• _Your goal_: Only the lines from the one containing "adipose tissue?" to the end of the entries should be written out, each exactly as it stands, both ends included.

• _Material provided_:
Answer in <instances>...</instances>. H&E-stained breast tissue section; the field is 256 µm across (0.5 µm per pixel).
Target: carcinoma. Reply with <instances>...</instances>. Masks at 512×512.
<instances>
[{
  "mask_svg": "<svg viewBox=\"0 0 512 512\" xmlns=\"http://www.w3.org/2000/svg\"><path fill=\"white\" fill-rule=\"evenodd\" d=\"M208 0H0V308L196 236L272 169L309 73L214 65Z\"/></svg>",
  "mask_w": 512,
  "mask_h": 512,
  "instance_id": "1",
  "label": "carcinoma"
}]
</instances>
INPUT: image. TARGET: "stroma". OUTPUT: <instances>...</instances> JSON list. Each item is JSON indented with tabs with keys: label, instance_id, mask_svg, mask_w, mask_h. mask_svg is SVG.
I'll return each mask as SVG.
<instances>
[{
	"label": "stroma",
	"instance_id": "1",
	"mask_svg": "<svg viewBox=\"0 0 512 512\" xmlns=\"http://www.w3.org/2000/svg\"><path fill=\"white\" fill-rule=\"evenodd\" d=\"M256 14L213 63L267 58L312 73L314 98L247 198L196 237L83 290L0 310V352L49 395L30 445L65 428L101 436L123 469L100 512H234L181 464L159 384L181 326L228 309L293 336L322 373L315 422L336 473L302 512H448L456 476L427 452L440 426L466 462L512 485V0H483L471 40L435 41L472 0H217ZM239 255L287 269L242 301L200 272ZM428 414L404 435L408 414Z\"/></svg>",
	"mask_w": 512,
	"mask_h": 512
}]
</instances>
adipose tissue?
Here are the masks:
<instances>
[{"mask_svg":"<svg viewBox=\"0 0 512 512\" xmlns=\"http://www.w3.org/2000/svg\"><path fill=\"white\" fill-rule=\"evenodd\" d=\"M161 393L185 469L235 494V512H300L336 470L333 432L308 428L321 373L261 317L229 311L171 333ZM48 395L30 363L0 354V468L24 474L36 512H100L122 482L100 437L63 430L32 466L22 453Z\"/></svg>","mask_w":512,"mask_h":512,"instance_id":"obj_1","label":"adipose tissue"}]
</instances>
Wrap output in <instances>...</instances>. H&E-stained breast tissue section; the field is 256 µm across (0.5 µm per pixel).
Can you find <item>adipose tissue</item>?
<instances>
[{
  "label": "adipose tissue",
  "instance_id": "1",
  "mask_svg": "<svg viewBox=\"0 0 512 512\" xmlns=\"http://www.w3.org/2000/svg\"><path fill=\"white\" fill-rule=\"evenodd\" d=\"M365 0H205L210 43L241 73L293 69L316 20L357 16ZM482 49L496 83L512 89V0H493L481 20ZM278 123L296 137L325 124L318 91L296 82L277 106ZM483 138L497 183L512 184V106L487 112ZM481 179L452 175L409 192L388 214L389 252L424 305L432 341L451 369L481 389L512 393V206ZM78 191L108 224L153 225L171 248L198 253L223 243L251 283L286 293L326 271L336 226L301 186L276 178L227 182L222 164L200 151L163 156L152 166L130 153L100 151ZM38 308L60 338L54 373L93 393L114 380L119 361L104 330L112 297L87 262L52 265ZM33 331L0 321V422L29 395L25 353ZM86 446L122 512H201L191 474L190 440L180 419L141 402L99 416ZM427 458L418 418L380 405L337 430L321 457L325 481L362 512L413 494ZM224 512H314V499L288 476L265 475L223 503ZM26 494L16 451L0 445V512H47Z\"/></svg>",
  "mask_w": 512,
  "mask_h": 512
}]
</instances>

• _Response_:
adipose tissue?
Here are the masks:
<instances>
[{"mask_svg":"<svg viewBox=\"0 0 512 512\" xmlns=\"http://www.w3.org/2000/svg\"><path fill=\"white\" fill-rule=\"evenodd\" d=\"M161 393L185 469L235 494V512H300L336 470L333 432L308 428L321 373L261 317L229 311L171 333ZM48 395L30 363L0 354V468L24 474L36 512H100L122 482L100 437L63 430L32 466L22 453Z\"/></svg>","mask_w":512,"mask_h":512,"instance_id":"obj_1","label":"adipose tissue"}]
</instances>
Wrap output in <instances>...</instances>. H&E-stained breast tissue section; the field is 256 µm across (0.5 µm per pixel).
Can you find <item>adipose tissue</item>?
<instances>
[{
  "label": "adipose tissue",
  "instance_id": "1",
  "mask_svg": "<svg viewBox=\"0 0 512 512\" xmlns=\"http://www.w3.org/2000/svg\"><path fill=\"white\" fill-rule=\"evenodd\" d=\"M365 0H205L210 43L241 73L293 69L316 20L357 16ZM482 49L496 83L512 89V0H493L481 20ZM278 123L296 137L325 124L318 91L296 82L277 106ZM483 138L497 183L512 184V106L487 112ZM481 179L452 175L409 192L388 214L389 252L424 305L432 341L451 369L481 389L512 393V206ZM78 191L108 224L153 225L171 248L198 253L223 243L251 283L286 293L326 271L336 226L301 186L276 178L227 182L222 164L200 151L163 156L152 166L130 153L100 151ZM38 308L60 338L54 373L93 393L114 380L119 361L104 330L112 297L87 262L52 265ZM33 331L0 321V422L29 395L25 353ZM86 446L122 512H201L191 474L190 440L180 419L141 402L99 416ZM427 458L418 418L380 405L337 430L321 457L325 481L362 512L413 494ZM224 512H314V499L288 476L265 475L223 503ZM26 494L16 451L0 445V512H47Z\"/></svg>",
  "mask_w": 512,
  "mask_h": 512
}]
</instances>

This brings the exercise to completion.